**How to complete this task**
Everything from the top of the data below through the line with "C1: none -> 15nF (+3V3, AOUT)" should be duplicated exactly, and nothing past it.
──────── Input
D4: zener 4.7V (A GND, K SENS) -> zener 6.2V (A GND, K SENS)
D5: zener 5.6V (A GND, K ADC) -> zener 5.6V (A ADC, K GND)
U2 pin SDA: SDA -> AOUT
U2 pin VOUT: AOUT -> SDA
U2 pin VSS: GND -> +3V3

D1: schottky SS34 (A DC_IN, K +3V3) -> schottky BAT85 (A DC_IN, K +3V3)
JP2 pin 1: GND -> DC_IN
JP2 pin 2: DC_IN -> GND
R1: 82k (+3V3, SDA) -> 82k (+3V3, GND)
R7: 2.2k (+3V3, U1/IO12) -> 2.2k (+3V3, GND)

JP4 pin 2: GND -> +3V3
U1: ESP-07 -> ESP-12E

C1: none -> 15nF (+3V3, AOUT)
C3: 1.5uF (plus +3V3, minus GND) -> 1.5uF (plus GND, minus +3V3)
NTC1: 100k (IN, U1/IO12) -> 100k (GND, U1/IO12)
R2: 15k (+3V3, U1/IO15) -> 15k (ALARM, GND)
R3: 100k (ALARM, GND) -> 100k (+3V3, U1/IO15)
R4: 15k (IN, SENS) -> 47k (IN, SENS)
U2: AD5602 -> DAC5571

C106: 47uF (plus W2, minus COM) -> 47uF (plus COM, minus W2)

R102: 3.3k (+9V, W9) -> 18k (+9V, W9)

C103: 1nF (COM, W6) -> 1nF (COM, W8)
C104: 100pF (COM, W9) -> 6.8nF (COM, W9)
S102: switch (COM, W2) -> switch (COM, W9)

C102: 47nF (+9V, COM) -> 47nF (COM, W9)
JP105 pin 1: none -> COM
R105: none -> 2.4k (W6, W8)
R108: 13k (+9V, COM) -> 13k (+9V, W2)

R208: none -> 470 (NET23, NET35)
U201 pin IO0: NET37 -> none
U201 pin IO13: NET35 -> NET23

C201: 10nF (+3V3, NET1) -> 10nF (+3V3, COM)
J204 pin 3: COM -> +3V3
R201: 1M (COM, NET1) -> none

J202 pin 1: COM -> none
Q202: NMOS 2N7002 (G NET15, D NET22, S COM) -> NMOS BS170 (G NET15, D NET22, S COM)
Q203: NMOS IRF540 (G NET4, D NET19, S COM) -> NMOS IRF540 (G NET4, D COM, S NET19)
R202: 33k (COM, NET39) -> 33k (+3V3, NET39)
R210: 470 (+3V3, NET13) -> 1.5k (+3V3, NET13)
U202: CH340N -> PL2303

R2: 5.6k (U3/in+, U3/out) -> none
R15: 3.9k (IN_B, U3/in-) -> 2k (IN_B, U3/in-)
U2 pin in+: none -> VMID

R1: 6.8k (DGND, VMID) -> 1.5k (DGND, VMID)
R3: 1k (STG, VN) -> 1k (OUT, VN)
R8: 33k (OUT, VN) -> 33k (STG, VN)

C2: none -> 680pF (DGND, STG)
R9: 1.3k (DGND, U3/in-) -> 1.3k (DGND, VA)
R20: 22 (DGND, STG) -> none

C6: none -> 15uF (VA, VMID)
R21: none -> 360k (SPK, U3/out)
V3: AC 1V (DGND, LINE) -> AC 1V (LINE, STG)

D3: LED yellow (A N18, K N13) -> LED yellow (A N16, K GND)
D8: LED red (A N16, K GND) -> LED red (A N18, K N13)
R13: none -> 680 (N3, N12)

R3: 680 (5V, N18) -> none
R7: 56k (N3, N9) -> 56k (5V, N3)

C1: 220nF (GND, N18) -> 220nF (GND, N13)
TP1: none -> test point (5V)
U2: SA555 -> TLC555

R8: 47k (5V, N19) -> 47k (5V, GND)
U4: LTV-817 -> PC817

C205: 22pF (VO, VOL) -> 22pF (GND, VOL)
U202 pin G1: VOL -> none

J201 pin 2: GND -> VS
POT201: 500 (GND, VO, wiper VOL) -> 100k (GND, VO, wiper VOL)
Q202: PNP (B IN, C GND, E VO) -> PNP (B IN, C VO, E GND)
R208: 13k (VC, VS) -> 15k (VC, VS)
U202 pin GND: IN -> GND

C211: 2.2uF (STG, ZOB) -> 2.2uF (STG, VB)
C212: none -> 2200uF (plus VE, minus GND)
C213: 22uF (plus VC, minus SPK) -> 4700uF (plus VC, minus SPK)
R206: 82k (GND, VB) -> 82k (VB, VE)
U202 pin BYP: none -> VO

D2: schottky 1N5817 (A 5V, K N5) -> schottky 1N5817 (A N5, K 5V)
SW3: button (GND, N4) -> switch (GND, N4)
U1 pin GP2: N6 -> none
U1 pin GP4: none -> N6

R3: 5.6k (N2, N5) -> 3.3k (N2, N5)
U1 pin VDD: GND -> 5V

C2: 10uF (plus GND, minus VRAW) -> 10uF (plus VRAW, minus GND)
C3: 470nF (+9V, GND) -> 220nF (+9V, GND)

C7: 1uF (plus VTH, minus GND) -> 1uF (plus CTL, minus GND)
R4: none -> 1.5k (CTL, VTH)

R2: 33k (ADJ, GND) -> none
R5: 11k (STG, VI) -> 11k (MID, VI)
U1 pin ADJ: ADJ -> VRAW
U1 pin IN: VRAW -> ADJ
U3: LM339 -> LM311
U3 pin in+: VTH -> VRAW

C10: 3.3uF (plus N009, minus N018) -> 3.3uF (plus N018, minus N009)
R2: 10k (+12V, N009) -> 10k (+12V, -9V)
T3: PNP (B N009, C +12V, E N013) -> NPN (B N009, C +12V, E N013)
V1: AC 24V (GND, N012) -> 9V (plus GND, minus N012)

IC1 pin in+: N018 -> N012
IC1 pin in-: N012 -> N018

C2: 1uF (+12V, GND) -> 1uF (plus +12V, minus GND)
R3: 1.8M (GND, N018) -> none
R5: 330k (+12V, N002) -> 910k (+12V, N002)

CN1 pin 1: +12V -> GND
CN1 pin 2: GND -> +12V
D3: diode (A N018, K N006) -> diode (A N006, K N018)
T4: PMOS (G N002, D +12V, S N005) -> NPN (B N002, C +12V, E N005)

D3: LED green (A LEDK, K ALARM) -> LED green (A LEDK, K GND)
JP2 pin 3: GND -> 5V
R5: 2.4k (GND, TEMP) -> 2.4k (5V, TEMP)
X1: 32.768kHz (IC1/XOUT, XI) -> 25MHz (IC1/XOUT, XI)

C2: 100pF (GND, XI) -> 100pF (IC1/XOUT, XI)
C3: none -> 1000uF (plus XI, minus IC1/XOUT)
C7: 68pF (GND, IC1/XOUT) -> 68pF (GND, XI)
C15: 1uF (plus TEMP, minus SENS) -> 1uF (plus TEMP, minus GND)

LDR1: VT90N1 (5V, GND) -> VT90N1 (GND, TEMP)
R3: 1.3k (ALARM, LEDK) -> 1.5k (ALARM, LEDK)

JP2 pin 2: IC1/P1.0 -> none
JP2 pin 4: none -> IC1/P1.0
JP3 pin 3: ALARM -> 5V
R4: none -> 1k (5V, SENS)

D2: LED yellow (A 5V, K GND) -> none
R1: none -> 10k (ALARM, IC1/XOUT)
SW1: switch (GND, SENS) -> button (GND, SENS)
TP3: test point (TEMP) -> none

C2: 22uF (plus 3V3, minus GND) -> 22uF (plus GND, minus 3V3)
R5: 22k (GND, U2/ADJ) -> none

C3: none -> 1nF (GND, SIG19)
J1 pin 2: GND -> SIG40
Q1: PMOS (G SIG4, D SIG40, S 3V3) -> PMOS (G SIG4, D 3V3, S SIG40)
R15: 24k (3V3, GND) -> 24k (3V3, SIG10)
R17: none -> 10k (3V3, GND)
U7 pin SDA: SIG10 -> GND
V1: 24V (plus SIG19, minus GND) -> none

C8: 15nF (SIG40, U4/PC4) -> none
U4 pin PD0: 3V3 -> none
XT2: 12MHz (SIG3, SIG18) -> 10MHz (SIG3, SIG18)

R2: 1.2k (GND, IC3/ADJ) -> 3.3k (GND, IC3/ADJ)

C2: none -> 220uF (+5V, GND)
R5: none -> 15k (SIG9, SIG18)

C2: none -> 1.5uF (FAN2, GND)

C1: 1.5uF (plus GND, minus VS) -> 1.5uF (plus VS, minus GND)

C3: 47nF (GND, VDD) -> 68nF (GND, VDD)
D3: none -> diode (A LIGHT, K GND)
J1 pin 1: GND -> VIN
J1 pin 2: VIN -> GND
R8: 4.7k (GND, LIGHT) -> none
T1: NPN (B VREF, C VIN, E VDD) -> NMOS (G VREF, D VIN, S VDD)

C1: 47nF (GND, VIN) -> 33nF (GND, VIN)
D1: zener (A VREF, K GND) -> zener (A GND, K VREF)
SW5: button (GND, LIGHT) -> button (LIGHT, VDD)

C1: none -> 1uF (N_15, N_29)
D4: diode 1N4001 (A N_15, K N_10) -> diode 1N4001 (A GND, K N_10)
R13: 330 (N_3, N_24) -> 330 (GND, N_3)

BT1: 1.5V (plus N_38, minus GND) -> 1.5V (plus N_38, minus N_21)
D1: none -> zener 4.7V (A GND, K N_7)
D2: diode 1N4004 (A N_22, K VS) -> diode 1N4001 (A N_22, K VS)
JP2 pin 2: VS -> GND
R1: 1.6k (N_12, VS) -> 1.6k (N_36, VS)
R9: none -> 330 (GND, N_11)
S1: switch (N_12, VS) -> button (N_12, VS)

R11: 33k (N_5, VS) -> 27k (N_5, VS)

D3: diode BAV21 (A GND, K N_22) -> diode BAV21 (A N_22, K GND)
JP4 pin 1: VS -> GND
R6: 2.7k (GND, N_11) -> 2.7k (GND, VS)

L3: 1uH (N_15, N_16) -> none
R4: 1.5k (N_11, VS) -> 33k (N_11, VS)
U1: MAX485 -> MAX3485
────────────────
**Response to the task**
D4: zener 4.7V (A GND, K SENS) -> zener 6.2V (A GND, K SENS)
D5: zener 5.6V (A GND, K ADC) -> zener 5.6V (A ADC, K GND)
U2 pin SDA: SDA -> AOUT
U2 pin VOUT: AOUT -> SDA
U2 pin VSS: GND -> +3V3

D1: schottky SS34 (A DC_IN, K +3V3) -> schottky BAT85 (A DC_IN, K +3V3)
JP2 pin 1: GND -> DC_IN
JP2 pin 2: DC_IN -> GND
R1: 82k (+3V3, SDA) -> 82k (+3V3, GND)
R7: 2.2k (+3V3, U1/IO12) -> 2.2k (+3V3, GND)

JP4 pin 2: GND -> +3V3
U1: ESP-07 -> ESP-12E

C1: none -> 15nF (+3V3, AOUT)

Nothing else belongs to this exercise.